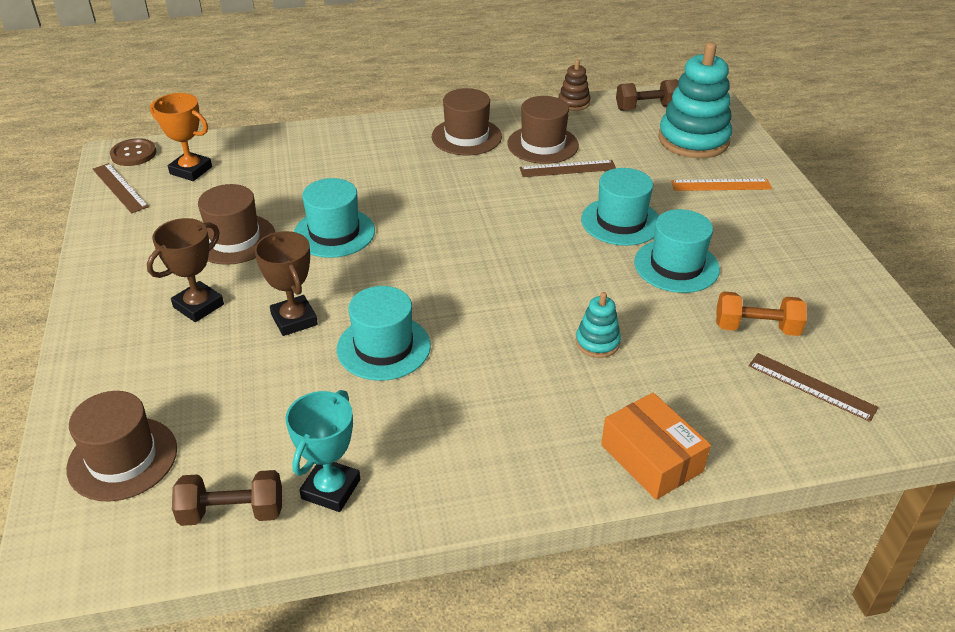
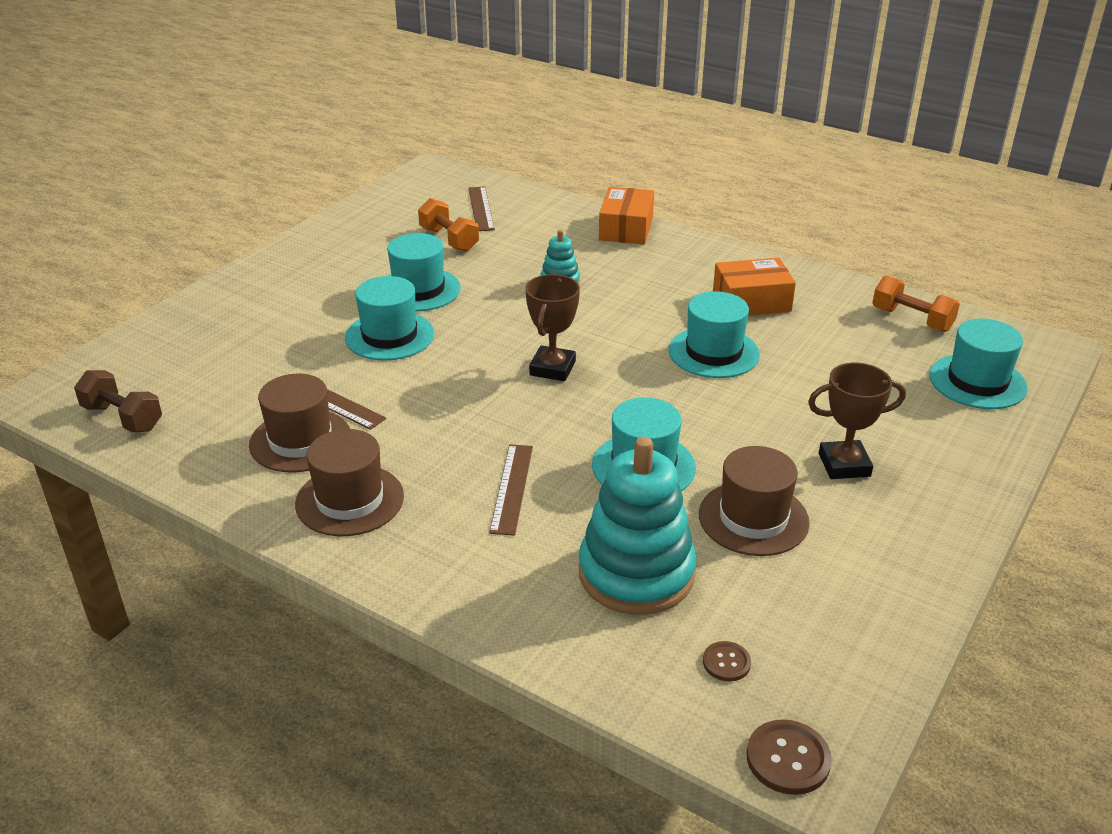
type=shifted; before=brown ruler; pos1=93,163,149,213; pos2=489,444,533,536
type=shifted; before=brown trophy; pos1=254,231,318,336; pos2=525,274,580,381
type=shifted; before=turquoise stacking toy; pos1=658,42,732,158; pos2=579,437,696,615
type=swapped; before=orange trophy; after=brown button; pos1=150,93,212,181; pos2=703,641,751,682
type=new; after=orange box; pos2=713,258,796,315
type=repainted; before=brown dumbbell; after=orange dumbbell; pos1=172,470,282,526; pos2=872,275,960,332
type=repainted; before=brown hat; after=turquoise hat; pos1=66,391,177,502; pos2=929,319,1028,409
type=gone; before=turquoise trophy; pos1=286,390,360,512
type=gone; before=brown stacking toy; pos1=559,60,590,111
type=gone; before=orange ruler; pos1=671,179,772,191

= = = = = = =

• [Activity] Every line of the listing above is to be repeated exactly, with its pictures left out.

• [Response to this task]
type=shifted; before=brown ruler; pos1=93,163,149,213; pos2=489,444,533,536
type=shifted; before=brown trophy; pos1=254,231,318,336; pos2=525,274,580,381
type=shifted; before=turquoise stacking toy; pos1=658,42,732,158; pos2=579,437,696,615
type=swapped; before=orange trophy; after=brown button; pos1=150,93,212,181; pos2=703,641,751,682
type=new; after=orange box; pos2=713,258,796,315
type=repainted; before=brown dumbbell; after=orange dumbbell; pos1=172,470,282,526; pos2=872,275,960,332
type=repainted; before=brown hat; after=turquoise hat; pos1=66,391,177,502; pos2=929,319,1028,409
type=gone; before=turquoise trophy; pos1=286,390,360,512
type=gone; before=brown stacking toy; pos1=559,60,590,111
type=gone; before=orange ruler; pos1=671,179,772,191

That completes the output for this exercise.